DATA SHOWN >>
"""

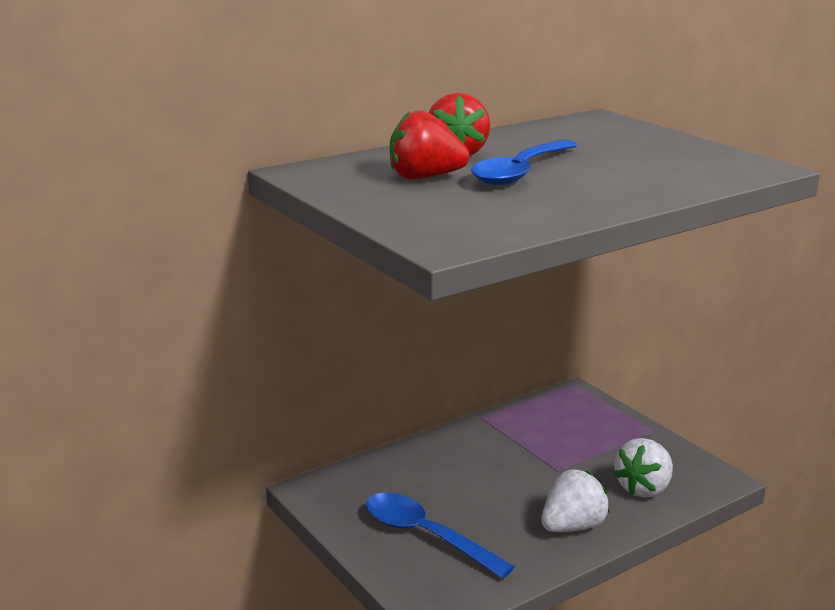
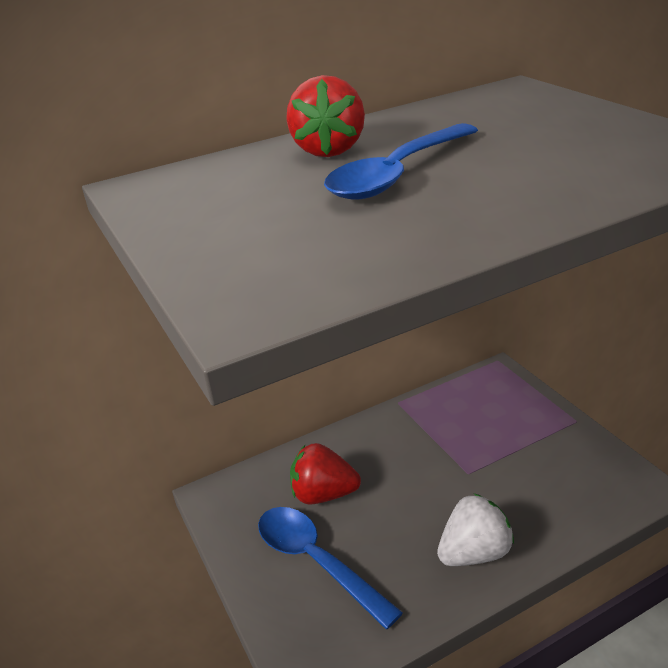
camera: 10 degrees right, 10 degrees up
(424, 178) = (275, 189): red strawberry -> red strawberry (323, 494)
(644, 488) = (558, 500): white strawberry -> none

"""

TASK >> When the line containing "(424, 178) = (275, 189): red" is reached, return it and every later line through the end of the listing above, unaltered and alone.

ANSWER BOX >>
(424, 178) = (275, 189): red strawberry -> red strawberry (323, 494)
(644, 488) = (558, 500): white strawberry -> none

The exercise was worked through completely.